# [TASK GOAL]
Set the records down once more so that they match the source word for word.

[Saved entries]

————————

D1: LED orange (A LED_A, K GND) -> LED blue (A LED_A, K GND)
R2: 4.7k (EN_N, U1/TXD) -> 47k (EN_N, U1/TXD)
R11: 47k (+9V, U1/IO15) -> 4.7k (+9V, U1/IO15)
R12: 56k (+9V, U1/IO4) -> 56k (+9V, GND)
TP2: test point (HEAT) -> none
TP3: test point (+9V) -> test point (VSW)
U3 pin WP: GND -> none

————————

# [PROBLEM SOLUTION]
D1: LED orange (A LED_A, K GND) -> LED blue (A LED_A, K GND)
R2: 4.7k (EN_N, U1/TXD) -> 47k (EN_N, U1/TXD)
R11: 47k (+9V, U1/IO15) -> 4.7k (+9V, U1/IO15)
R12: 56k (+9V, U1/IO4) -> 56k (+9V, GND)
TP2: test point (HEAT) -> none
TP3: test point (+9V) -> test point (VSW)
U3 pin WP: GND -> none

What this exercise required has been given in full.